Exercise details:
Reproduce verbatim the line containing "U102 pin FB: LX -> FB" and every line that follows it through the end of the entries below, omitting all pictures.

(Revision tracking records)
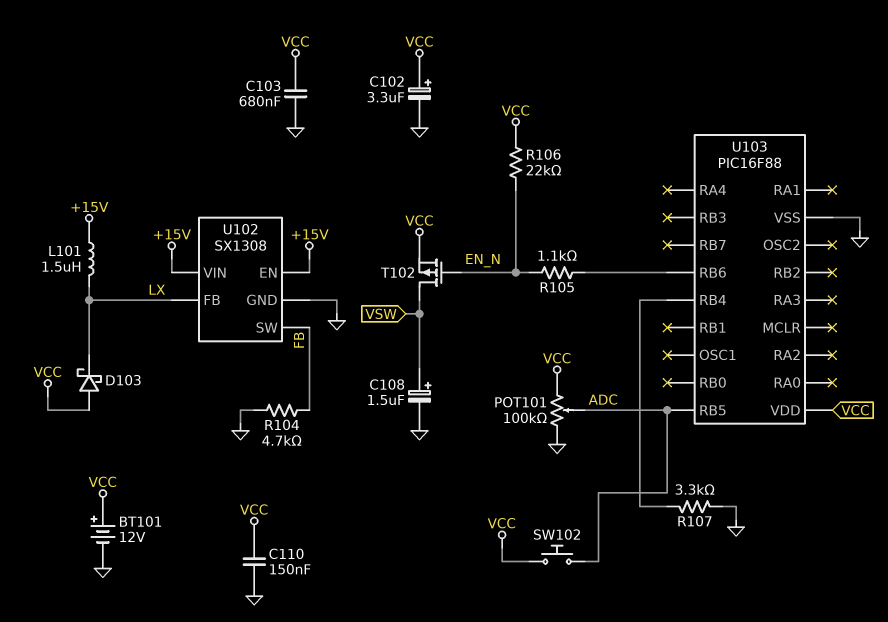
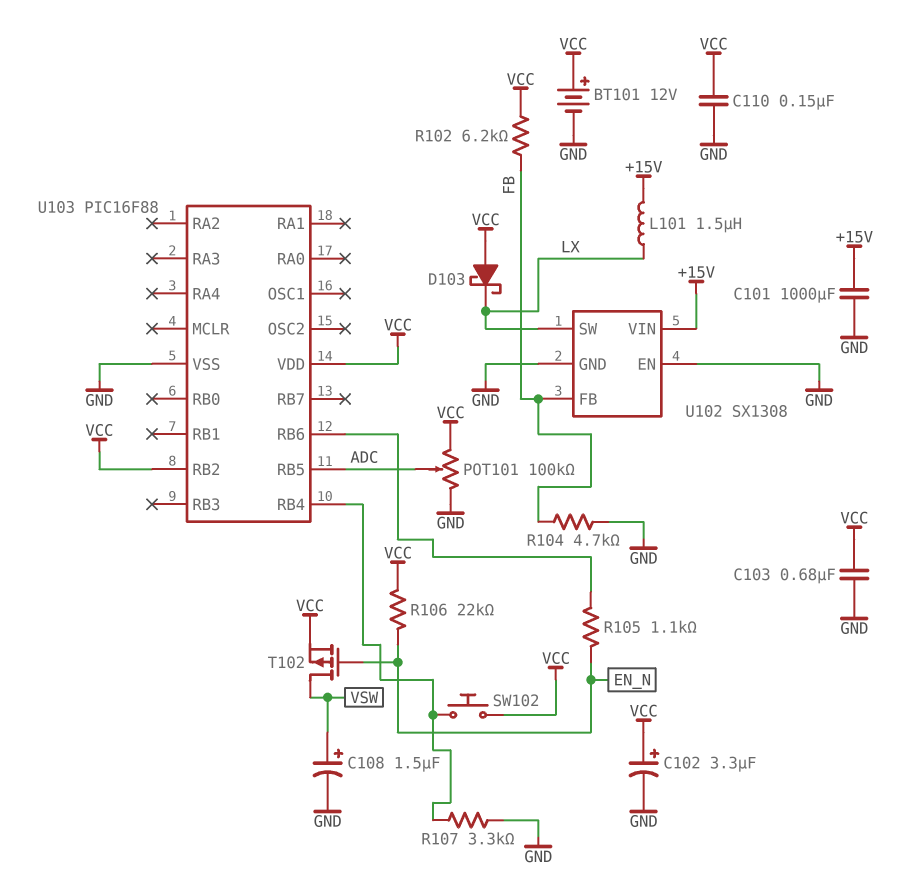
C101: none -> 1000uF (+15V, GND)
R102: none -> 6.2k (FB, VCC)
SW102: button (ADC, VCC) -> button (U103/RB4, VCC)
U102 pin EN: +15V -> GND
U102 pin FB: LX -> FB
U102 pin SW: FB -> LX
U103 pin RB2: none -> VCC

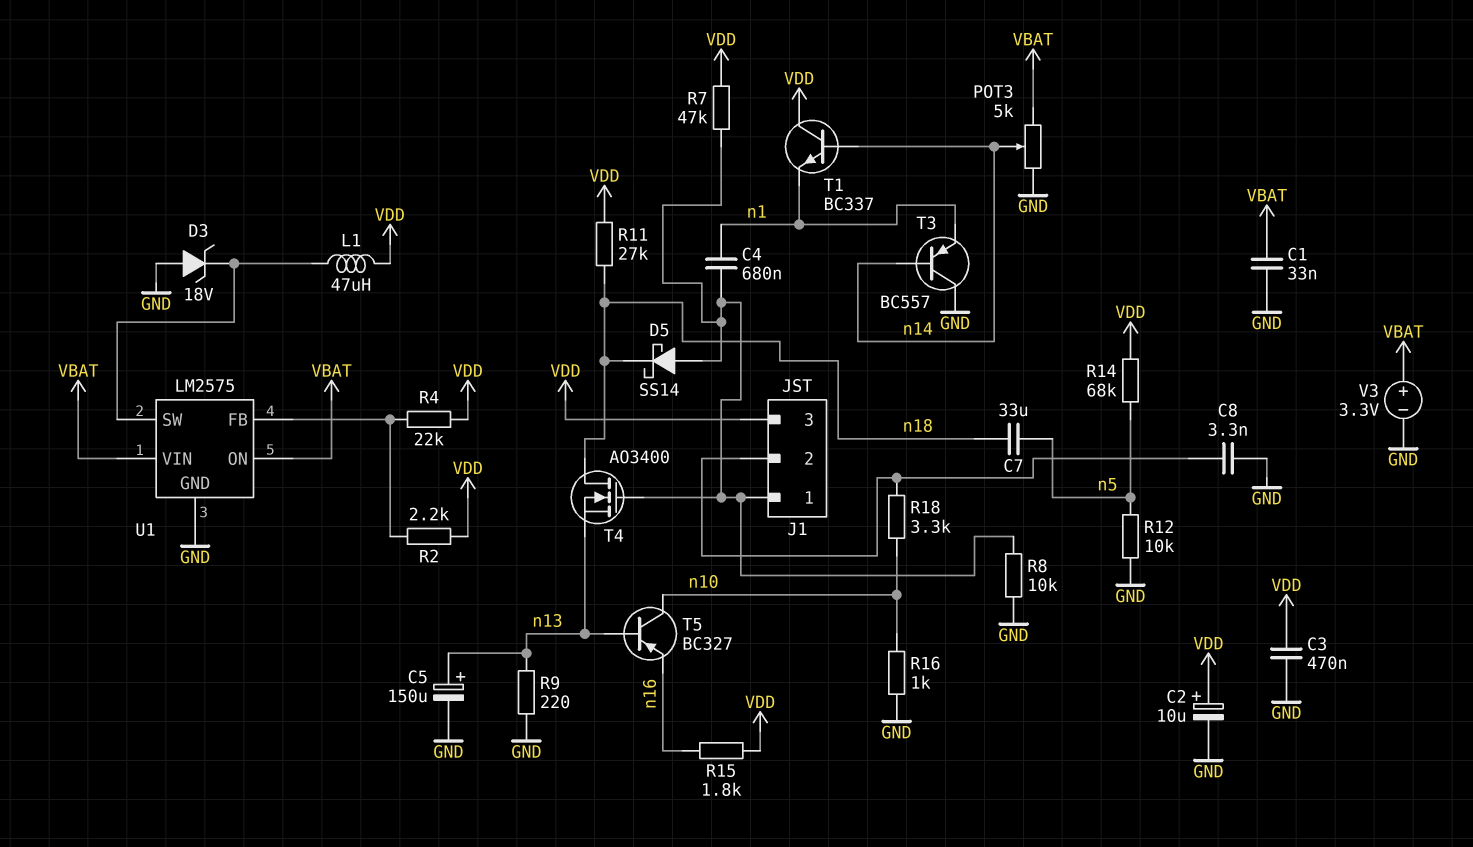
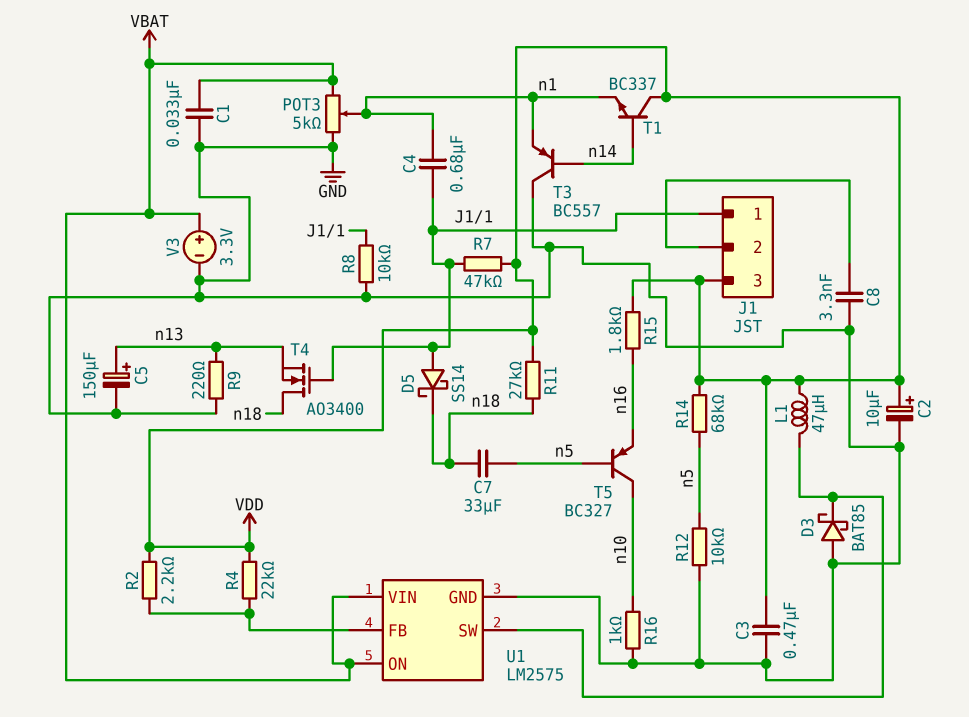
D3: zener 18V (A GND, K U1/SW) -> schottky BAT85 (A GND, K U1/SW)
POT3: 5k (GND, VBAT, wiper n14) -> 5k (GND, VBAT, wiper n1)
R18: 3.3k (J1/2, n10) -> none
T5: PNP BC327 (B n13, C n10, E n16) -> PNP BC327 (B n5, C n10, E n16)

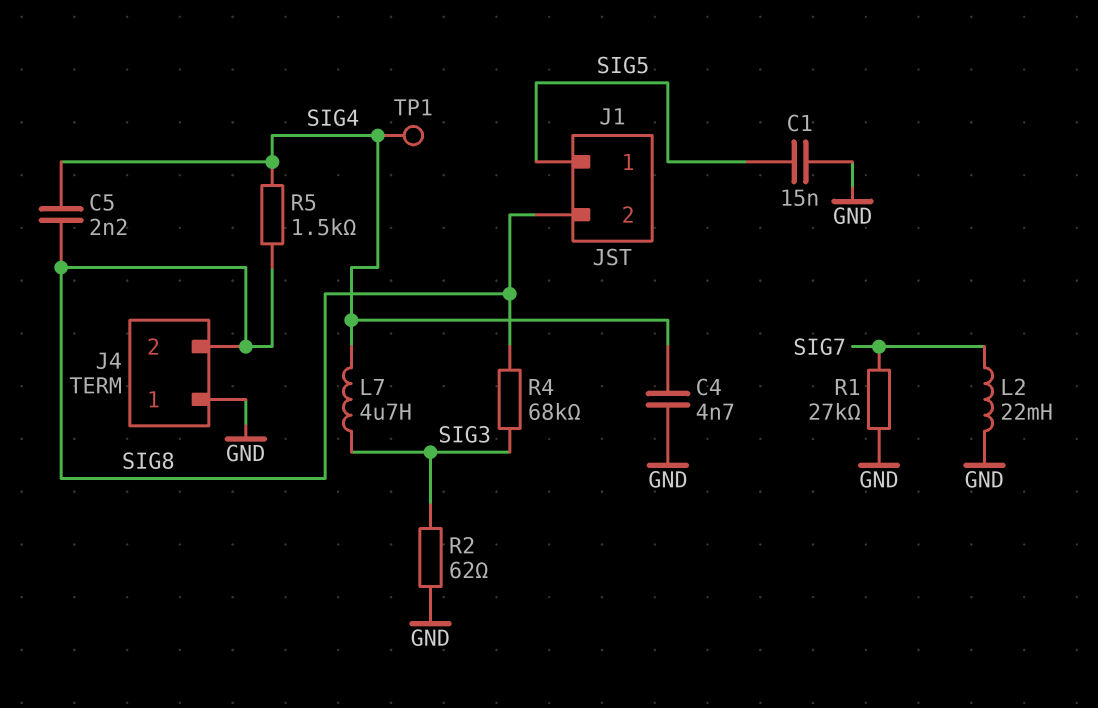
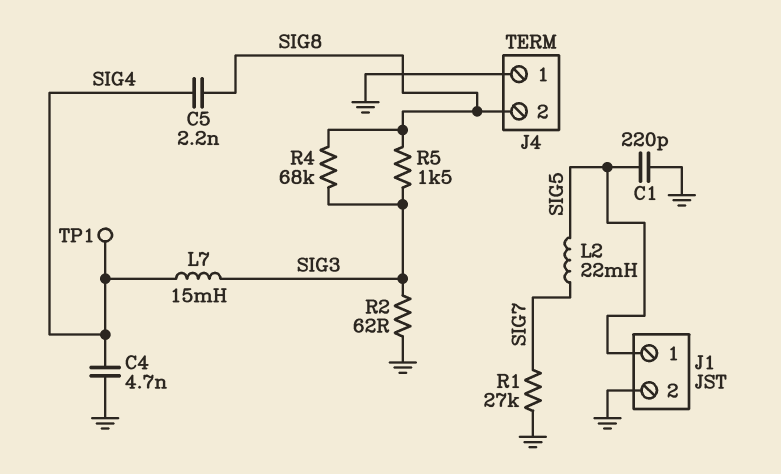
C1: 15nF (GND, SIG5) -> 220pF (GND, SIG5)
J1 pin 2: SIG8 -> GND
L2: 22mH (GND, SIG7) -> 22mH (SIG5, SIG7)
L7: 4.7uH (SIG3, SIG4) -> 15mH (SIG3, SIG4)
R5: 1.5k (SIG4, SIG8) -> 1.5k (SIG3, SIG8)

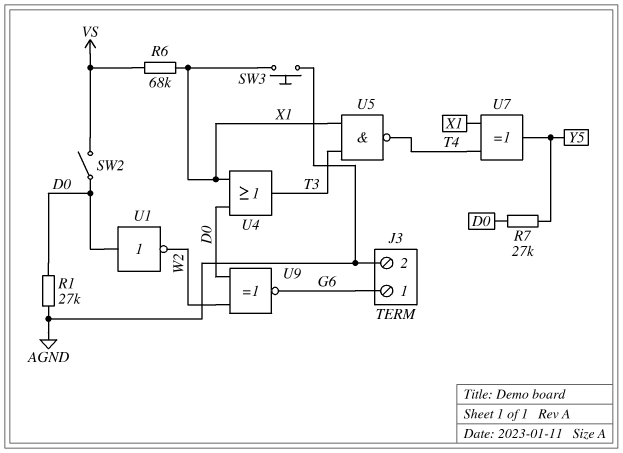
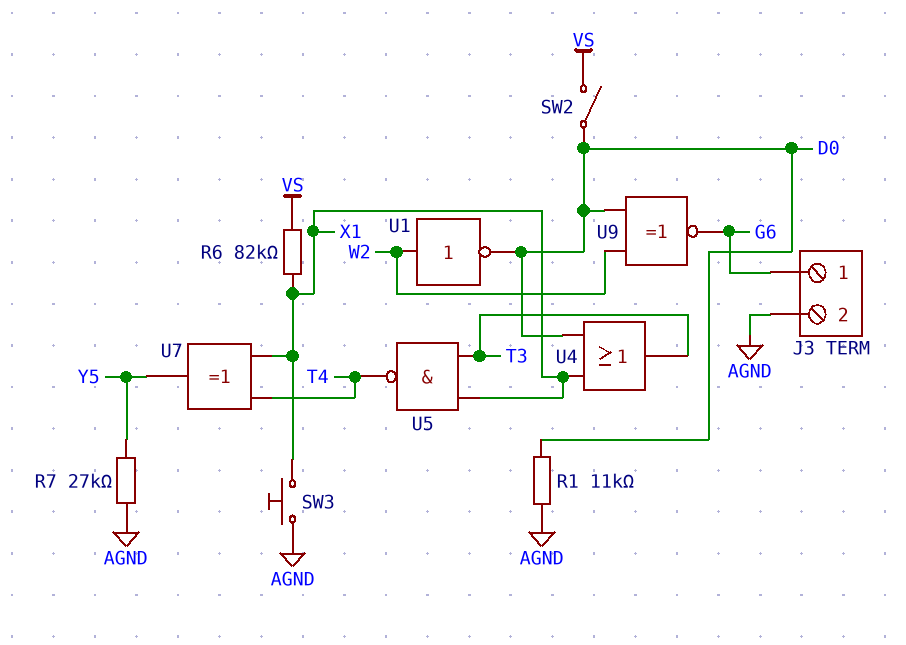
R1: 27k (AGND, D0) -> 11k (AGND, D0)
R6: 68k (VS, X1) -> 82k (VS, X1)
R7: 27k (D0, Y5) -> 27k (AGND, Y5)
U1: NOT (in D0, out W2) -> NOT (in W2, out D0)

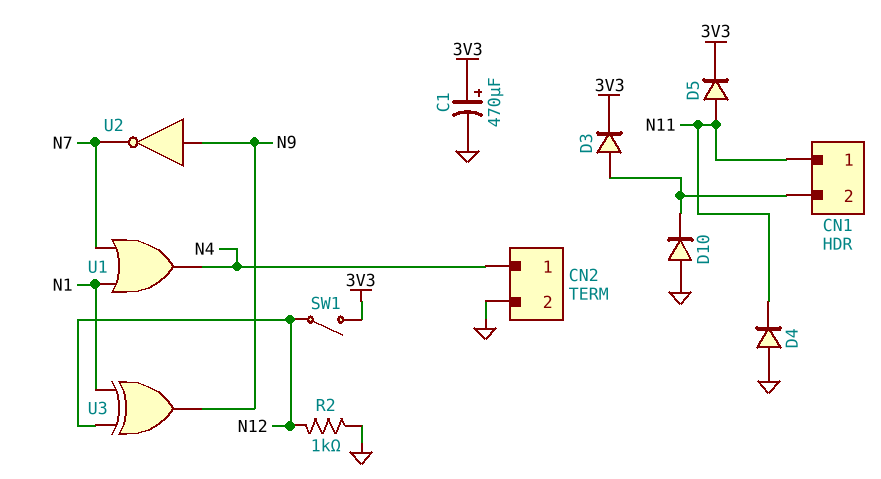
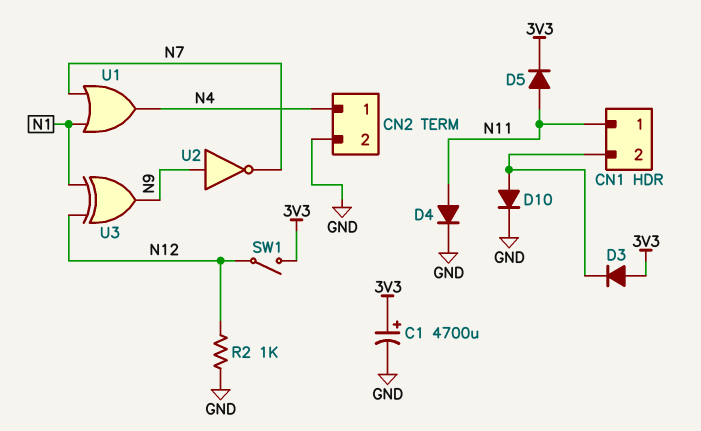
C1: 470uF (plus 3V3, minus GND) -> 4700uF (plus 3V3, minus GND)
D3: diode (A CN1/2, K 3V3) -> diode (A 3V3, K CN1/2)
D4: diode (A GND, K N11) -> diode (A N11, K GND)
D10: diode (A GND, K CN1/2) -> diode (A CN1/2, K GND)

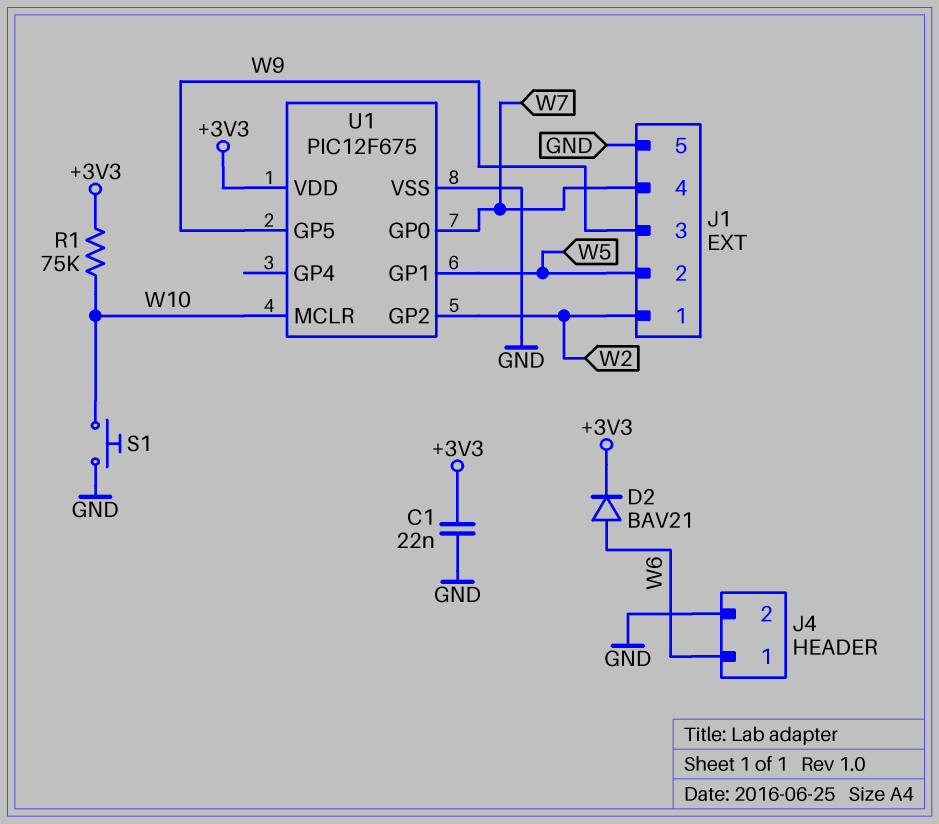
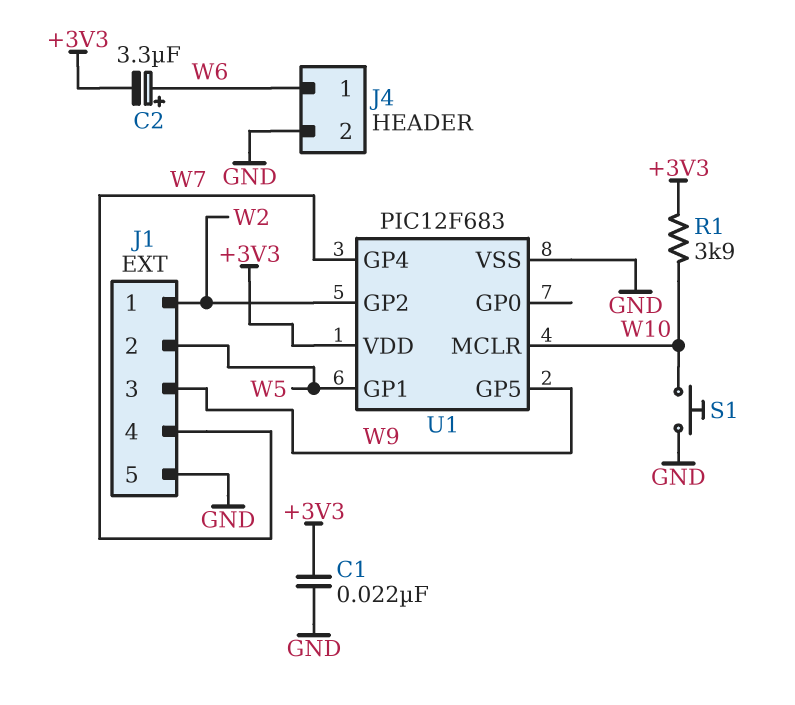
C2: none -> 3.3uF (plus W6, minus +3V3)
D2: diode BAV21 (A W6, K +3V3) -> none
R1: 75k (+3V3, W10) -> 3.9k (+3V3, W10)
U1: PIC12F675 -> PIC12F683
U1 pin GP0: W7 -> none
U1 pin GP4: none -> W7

Response to the exercise:
U102 pin FB: LX -> FB
U102 pin SW: FB -> LX
U103 pin RB2: none -> VCC

D3: zener 18V (A GND, K U1/SW) -> schottky BAT85 (A GND, K U1/SW)
POT3: 5k (GND, VBAT, wiper n14) -> 5k (GND, VBAT, wiper n1)
R18: 3.3k (J1/2, n10) -> none
T5: PNP BC327 (B n13, C n10, E n16) -> PNP BC327 (B n5, C n10, E n16)

C1: 15nF (GND, SIG5) -> 220pF (GND, SIG5)
J1 pin 2: SIG8 -> GND
L2: 22mH (GND, SIG7) -> 22mH (SIG5, SIG7)
L7: 4.7uH (SIG3, SIG4) -> 15mH (SIG3, SIG4)
R5: 1.5k (SIG4, SIG8) -> 1.5k (SIG3, SIG8)

R1: 27k (AGND, D0) -> 11k (AGND, D0)
R6: 68k (VS, X1) -> 82k (VS, X1)
R7: 27k (D0, Y5) -> 27k (AGND, Y5)
U1: NOT (in D0, out W2) -> NOT (in W2, out D0)

C1: 470uF (plus 3V3, minus GND) -> 4700uF (plus 3V3, minus GND)
D3: diode (A CN1/2, K 3V3) -> diode (A 3V3, K CN1/2)
D4: diode (A GND, K N11) -> diode (A N11, K GND)
D10: diode (A GND, K CN1/2) -> diode (A CN1/2, K GND)

C2: none -> 3.3uF (plus W6, minus +3V3)
D2: diode BAV21 (A W6, K +3V3) -> none
R1: 75k (+3V3, W10) -> 3.9k (+3V3, W10)
U1: PIC12F675 -> PIC12F683
U1 pin GP0: W7 -> none
U1 pin GP4: none -> W7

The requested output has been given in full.